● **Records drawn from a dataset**
-=-=-=-=-

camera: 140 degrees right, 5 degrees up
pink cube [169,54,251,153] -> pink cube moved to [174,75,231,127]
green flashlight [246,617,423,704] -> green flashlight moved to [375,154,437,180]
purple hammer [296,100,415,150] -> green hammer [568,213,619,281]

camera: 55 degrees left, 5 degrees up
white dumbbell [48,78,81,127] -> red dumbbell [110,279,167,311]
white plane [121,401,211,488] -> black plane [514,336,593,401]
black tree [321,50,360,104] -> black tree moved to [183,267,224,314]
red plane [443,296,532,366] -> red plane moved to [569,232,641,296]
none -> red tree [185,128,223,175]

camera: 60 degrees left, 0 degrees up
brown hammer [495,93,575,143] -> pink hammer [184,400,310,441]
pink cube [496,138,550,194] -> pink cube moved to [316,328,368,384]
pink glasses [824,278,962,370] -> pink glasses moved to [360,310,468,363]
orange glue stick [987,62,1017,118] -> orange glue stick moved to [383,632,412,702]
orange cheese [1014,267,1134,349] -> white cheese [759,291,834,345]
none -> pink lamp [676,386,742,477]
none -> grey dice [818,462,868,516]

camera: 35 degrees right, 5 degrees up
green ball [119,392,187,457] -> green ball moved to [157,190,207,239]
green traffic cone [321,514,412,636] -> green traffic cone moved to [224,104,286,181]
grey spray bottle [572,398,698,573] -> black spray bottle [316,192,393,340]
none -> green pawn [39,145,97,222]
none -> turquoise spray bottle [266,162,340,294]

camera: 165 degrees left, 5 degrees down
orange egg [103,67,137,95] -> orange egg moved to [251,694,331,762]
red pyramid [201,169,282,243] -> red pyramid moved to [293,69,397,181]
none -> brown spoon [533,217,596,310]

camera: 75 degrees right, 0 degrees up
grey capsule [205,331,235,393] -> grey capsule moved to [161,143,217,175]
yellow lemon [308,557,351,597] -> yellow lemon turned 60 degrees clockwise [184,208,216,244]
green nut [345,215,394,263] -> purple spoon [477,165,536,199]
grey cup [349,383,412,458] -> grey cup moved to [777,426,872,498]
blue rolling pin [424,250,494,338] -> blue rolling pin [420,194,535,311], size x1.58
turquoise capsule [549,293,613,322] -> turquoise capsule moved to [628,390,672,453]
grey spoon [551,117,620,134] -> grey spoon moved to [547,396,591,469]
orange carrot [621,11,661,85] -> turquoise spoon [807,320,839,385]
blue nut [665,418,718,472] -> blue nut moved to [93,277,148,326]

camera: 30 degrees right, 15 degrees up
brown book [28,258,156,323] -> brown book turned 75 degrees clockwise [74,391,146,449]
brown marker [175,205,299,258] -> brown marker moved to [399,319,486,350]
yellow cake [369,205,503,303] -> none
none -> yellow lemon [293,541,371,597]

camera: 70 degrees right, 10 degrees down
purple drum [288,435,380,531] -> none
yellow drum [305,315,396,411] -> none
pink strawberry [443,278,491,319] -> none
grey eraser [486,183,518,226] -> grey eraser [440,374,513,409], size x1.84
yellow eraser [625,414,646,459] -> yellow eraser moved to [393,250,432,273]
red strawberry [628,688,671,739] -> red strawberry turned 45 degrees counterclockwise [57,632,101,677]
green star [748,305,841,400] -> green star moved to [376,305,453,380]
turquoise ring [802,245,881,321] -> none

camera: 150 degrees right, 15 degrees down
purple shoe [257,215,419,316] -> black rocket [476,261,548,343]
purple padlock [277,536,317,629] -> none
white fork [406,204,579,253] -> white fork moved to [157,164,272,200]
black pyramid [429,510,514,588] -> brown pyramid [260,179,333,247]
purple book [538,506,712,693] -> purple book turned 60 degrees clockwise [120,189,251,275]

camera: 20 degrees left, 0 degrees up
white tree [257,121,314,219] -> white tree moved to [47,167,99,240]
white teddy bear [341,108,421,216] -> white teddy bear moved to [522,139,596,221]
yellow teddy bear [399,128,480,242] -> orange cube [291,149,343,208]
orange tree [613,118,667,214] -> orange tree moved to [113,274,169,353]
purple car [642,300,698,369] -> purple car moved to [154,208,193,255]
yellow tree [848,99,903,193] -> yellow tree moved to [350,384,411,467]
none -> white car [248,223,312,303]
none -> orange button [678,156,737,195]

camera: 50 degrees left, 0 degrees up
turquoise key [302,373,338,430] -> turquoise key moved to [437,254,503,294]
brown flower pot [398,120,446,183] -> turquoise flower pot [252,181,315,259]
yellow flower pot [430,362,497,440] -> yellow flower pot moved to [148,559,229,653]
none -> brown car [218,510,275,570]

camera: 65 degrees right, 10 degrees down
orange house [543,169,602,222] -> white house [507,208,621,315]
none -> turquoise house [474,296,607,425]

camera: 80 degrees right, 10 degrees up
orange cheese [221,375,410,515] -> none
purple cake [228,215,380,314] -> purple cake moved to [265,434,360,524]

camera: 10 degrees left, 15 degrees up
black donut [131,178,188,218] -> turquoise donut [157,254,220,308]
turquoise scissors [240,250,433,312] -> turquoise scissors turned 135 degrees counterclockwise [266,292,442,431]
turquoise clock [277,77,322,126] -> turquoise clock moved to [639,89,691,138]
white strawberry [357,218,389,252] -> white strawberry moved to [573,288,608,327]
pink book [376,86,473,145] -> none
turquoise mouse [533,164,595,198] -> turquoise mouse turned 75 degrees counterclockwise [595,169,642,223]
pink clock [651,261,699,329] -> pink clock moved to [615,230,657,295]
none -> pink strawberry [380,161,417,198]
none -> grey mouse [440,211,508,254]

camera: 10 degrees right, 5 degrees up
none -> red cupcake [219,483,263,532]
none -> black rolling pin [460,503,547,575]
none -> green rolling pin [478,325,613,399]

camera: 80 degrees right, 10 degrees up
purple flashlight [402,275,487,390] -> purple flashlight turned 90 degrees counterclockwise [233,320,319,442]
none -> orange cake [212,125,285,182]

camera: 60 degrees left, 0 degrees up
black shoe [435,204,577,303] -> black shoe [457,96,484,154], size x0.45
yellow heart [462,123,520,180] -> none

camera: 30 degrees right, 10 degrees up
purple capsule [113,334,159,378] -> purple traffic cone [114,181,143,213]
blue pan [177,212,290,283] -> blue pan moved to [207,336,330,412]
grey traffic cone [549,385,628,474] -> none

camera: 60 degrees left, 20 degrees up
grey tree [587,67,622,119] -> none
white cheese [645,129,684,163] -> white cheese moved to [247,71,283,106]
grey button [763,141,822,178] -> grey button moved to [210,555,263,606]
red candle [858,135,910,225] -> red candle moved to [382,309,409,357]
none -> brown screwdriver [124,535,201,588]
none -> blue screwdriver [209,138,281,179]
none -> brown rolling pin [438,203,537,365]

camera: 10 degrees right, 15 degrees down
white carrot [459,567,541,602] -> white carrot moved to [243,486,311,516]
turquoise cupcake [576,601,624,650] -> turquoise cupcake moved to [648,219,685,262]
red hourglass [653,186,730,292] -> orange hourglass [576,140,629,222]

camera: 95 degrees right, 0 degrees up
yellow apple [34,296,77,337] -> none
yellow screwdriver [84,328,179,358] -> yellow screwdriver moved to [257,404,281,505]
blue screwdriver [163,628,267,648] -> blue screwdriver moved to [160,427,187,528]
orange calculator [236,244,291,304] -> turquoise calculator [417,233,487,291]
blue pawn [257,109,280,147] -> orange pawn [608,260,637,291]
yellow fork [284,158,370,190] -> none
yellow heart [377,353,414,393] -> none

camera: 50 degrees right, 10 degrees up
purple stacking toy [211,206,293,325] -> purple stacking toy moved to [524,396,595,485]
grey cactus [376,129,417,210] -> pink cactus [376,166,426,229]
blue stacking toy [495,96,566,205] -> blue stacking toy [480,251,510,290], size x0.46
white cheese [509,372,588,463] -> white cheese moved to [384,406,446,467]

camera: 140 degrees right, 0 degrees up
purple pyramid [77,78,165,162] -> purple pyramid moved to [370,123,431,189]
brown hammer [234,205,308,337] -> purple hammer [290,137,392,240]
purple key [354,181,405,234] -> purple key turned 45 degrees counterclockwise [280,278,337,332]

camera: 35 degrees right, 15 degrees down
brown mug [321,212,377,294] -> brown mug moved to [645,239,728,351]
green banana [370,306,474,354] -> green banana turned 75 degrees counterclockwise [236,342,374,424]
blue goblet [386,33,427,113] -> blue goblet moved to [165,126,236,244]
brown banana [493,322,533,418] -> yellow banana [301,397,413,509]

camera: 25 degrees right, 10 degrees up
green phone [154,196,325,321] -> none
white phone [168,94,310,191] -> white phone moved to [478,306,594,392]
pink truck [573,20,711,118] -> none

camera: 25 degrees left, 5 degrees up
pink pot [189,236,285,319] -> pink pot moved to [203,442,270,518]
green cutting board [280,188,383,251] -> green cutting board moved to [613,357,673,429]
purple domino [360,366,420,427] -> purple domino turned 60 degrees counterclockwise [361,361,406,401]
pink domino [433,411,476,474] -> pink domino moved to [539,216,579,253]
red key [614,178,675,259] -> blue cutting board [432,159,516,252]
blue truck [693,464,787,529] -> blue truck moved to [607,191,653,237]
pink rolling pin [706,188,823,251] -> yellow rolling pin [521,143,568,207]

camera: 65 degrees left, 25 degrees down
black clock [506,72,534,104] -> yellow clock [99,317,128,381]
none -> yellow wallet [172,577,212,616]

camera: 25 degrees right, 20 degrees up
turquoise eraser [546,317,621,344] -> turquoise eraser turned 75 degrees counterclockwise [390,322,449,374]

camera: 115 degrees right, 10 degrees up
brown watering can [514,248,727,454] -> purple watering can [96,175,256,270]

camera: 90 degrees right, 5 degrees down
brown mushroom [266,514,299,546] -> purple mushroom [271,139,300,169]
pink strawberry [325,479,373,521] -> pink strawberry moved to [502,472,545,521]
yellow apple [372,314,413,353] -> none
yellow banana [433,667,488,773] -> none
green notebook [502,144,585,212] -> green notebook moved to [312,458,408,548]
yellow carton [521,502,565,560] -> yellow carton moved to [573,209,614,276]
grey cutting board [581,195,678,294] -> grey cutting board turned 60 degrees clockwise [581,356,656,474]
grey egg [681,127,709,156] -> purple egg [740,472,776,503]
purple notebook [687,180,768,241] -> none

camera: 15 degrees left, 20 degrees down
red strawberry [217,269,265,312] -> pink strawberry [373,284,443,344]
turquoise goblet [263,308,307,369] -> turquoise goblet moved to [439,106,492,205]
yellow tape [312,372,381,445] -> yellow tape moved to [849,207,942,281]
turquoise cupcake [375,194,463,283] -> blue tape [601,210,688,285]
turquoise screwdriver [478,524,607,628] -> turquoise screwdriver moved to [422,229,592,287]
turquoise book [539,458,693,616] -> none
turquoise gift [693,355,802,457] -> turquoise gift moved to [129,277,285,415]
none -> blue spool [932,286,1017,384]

-=-=-=-=-

● **HOW TO COMPLETE THIS TASK**
Taking the entries above, write out exactly the lines starting with the line containing "brown book [28,258,156,323]" and going on through the line containing "camera: 150 degrees right, 15 degrees down", both included, and nothing else.

● **ANSWER SPACE**
brown book [28,258,156,323] -> brown book turned 75 degrees clockwise [74,391,146,449]
brown marker [175,205,299,258] -> brown marker moved to [399,319,486,350]
yellow cake [369,205,503,303] -> none
none -> yellow lemon [293,541,371,597]

camera: 70 degrees right, 10 degrees down
purple drum [288,435,380,531] -> none
yellow drum [305,315,396,411] -> none
pink strawberry [443,278,491,319] -> none
grey eraser [486,183,518,226] -> grey eraser [440,374,513,409], size x1.84
yellow eraser [625,414,646,459] -> yellow eraser moved to [393,250,432,273]
red strawberry [628,688,671,739] -> red strawberry turned 45 degrees counterclockwise [57,632,101,677]
green star [748,305,841,400] -> green star moved to [376,305,453,380]
turquoise ring [802,245,881,321] -> none

camera: 150 degrees right, 15 degrees down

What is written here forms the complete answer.